[Exercise prompt]: Take the data below and copy exactly the lines starting at the one with "T3: NMOS (G" and finishing at the one with "TP1: test point (LOAD) -> none", both included.

[Excerpts from a dataset]
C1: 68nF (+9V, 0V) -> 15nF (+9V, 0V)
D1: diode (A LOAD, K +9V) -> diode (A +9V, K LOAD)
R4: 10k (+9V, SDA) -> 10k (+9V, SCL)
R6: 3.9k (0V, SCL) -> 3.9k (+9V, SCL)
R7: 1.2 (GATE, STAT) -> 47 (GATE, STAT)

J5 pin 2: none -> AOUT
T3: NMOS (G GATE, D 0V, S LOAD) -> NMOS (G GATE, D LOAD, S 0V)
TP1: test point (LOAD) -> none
--
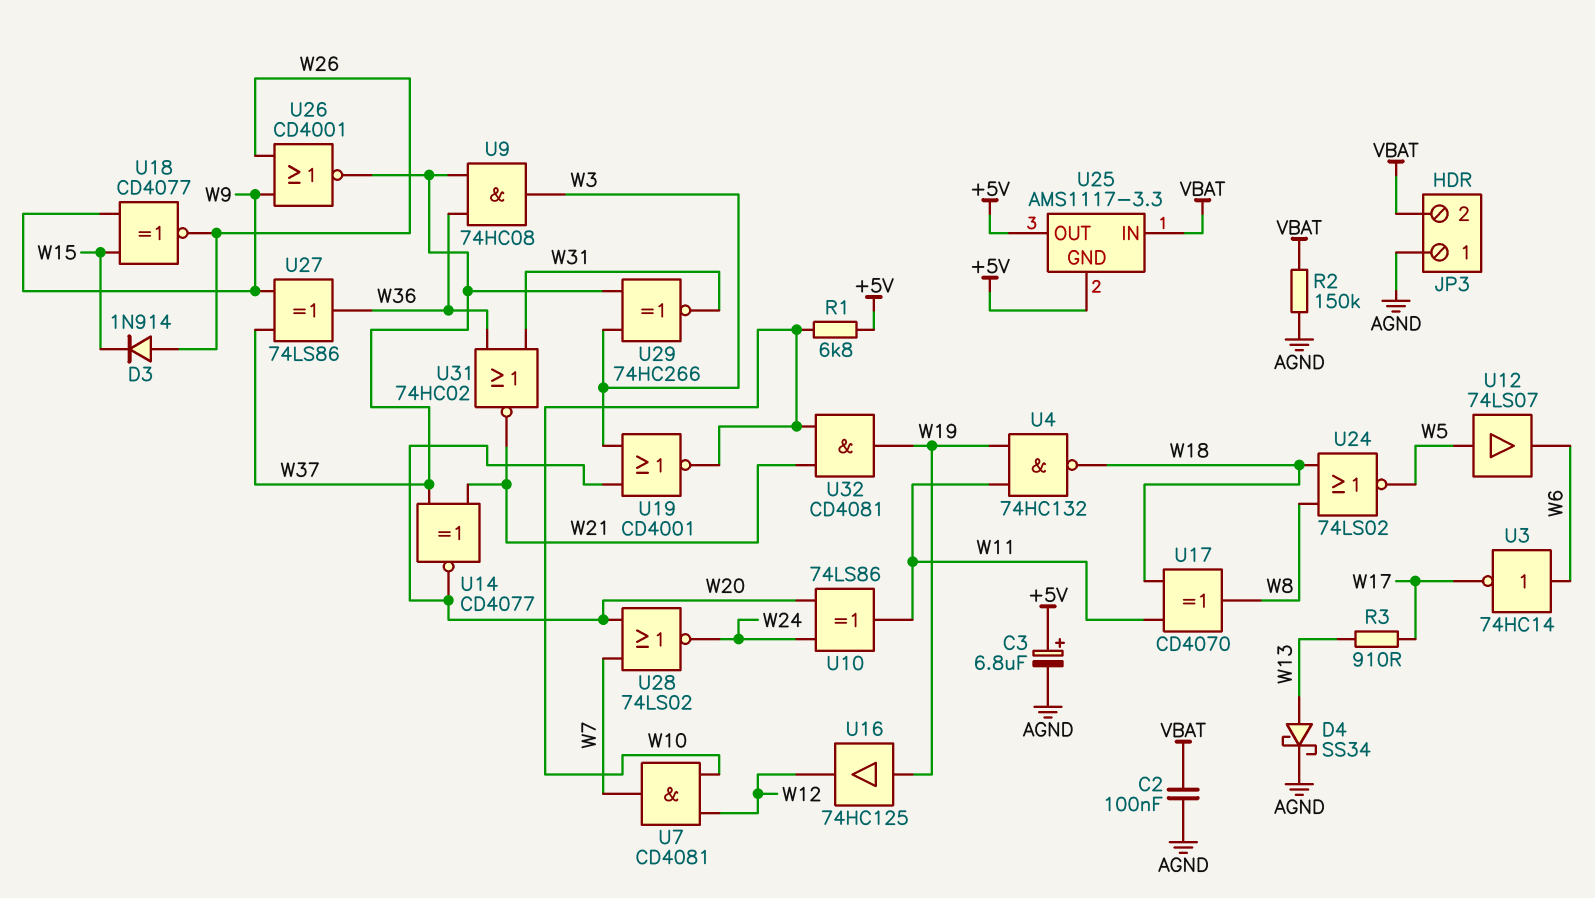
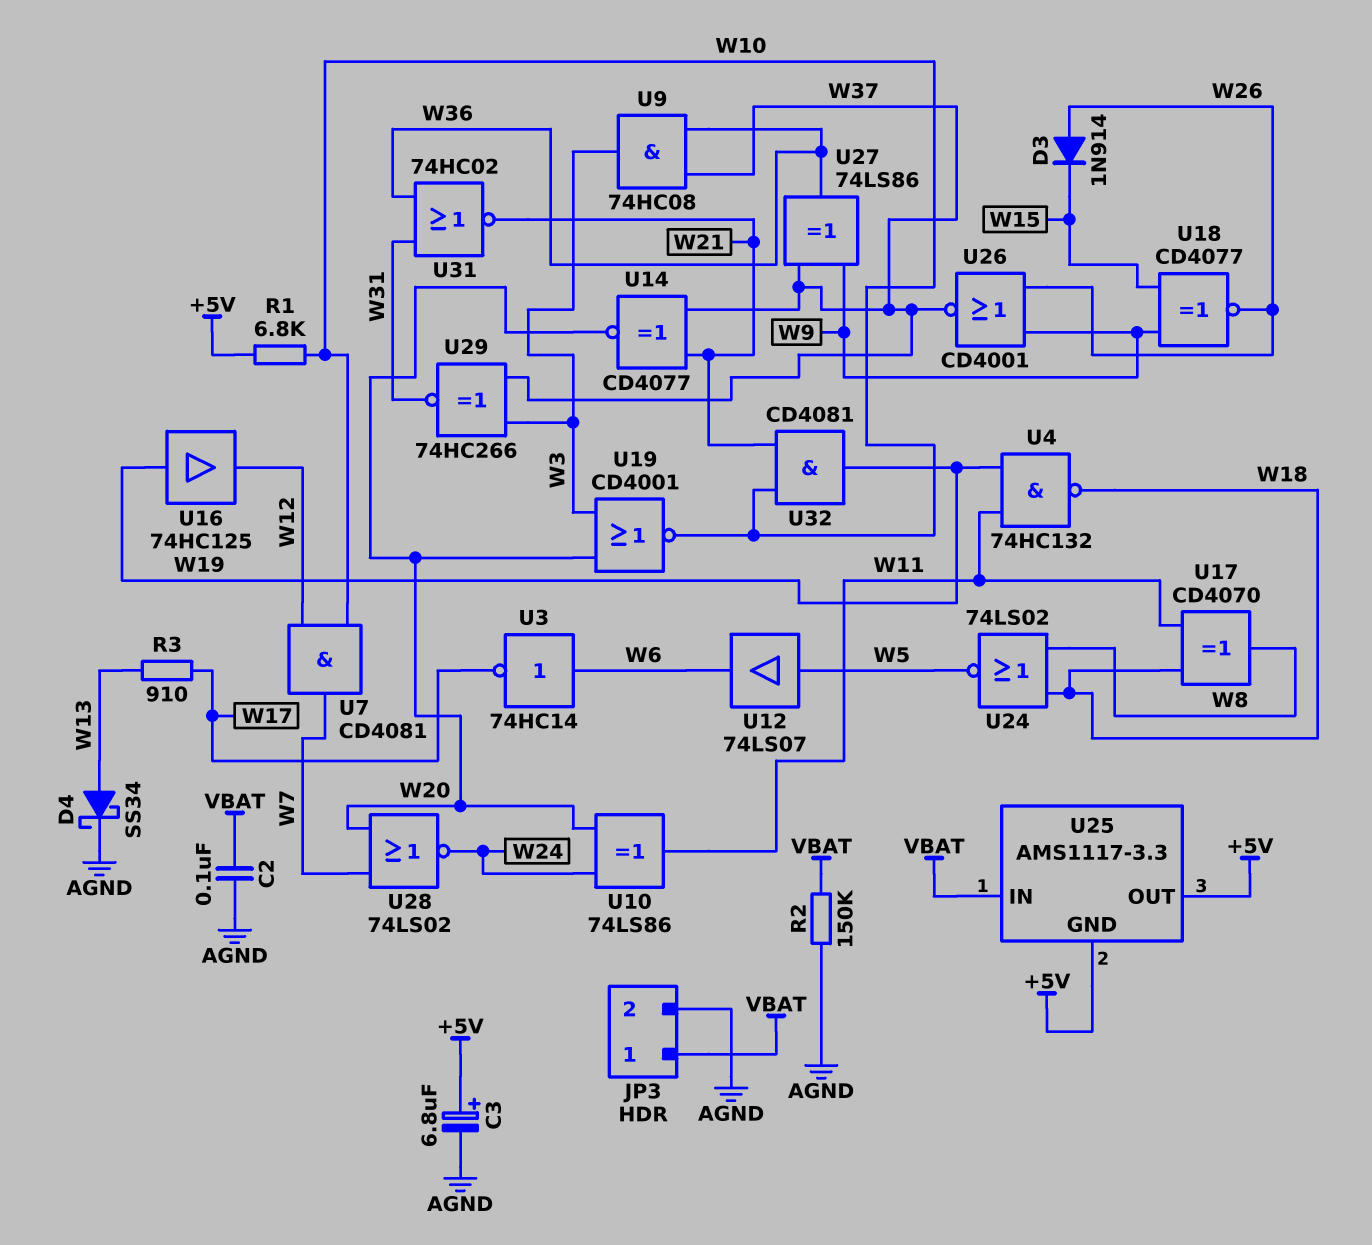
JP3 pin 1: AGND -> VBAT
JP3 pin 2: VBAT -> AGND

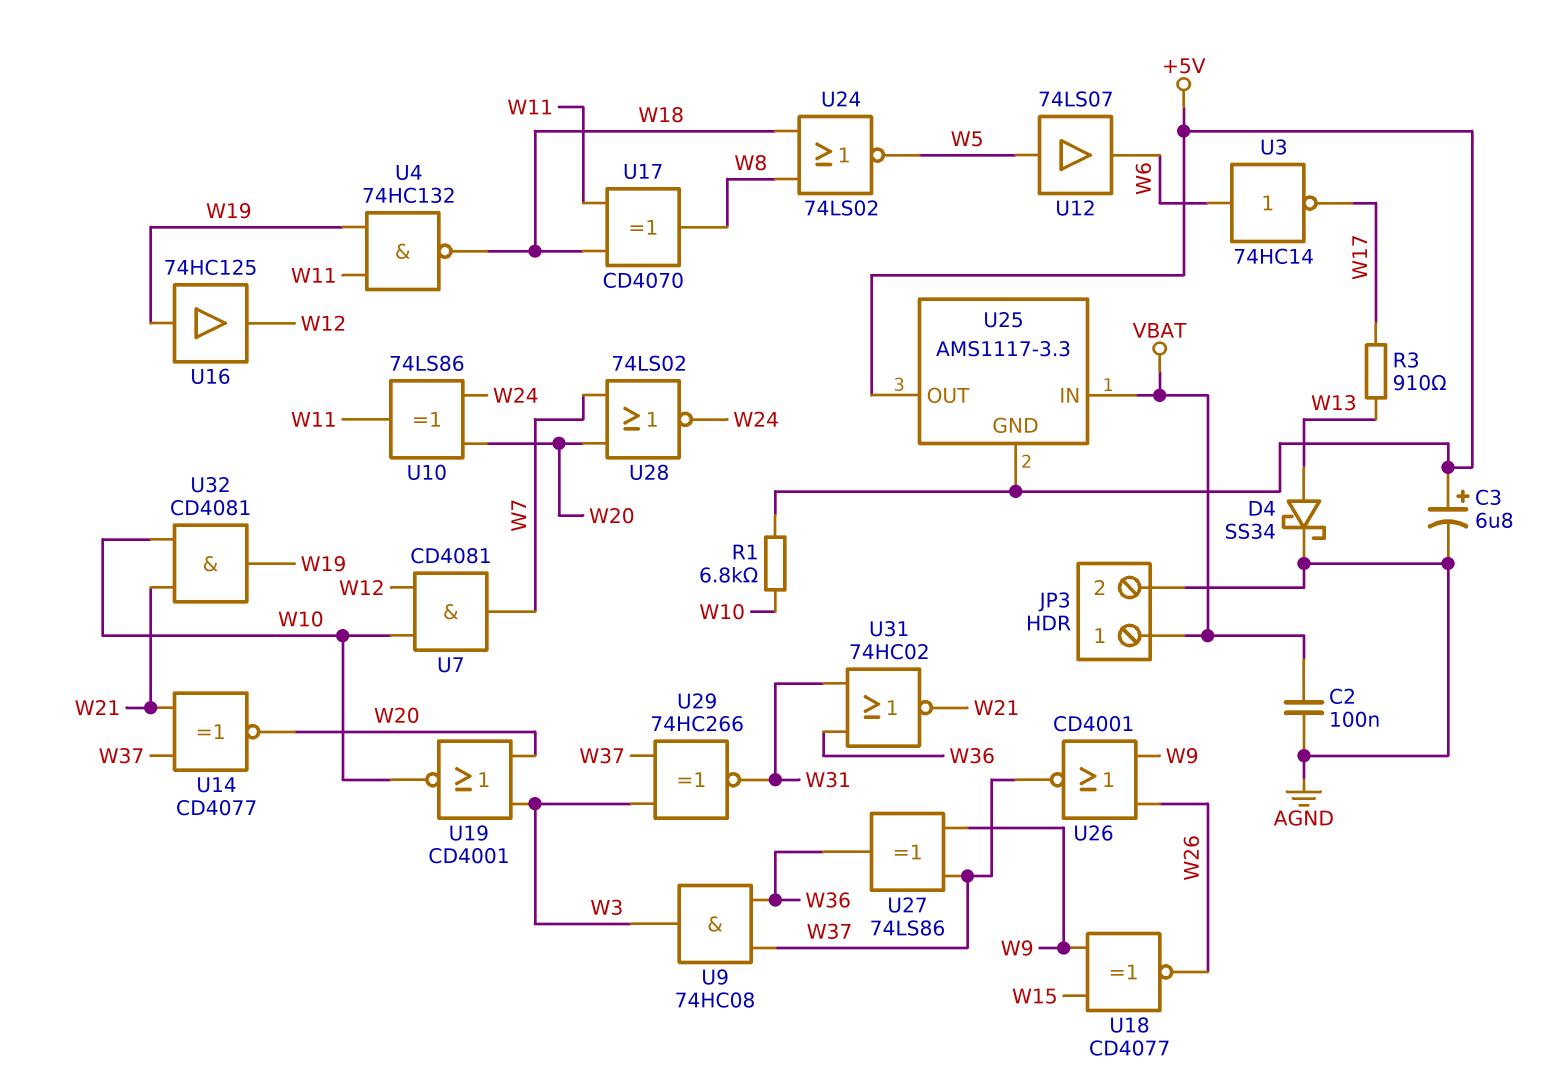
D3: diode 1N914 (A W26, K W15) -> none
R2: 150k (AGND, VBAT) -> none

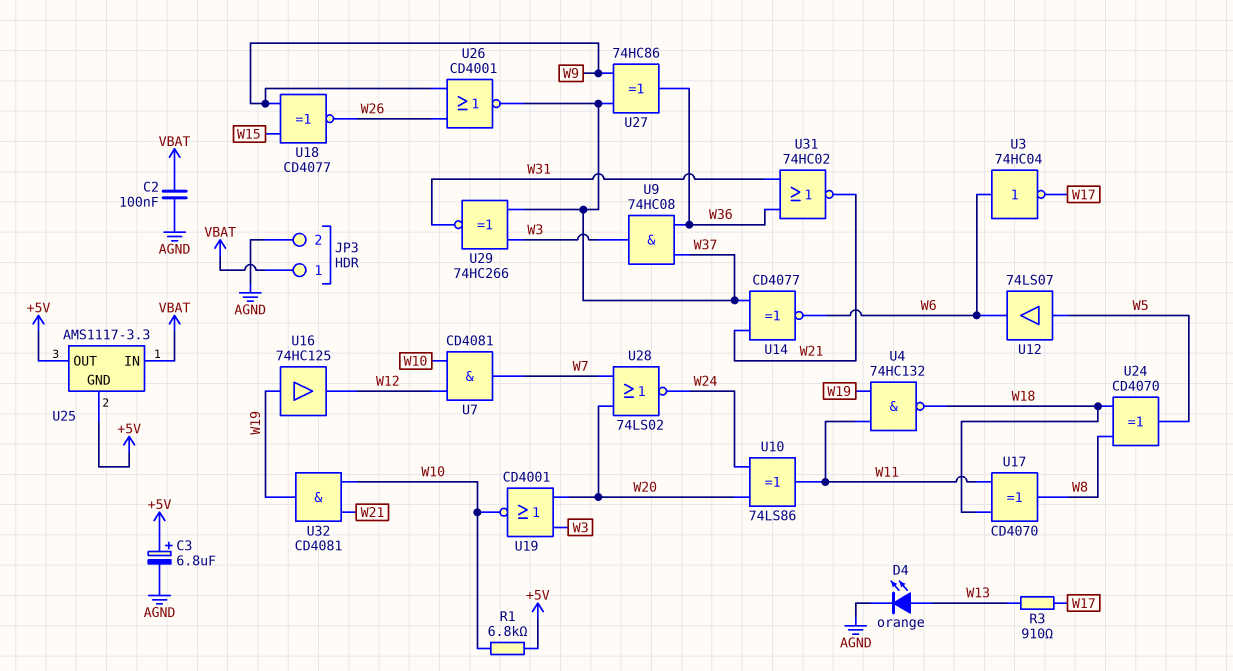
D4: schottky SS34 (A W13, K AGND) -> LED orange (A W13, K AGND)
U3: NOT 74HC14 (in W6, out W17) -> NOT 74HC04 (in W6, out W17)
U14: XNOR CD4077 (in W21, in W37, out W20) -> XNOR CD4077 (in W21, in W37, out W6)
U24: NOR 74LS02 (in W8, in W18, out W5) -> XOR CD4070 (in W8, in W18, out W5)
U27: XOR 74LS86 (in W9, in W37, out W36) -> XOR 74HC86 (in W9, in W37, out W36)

[Exercise output]:
T3: NMOS (G GATE, D 0V, S LOAD) -> NMOS (G GATE, D LOAD, S 0V)
TP1: test point (LOAD) -> none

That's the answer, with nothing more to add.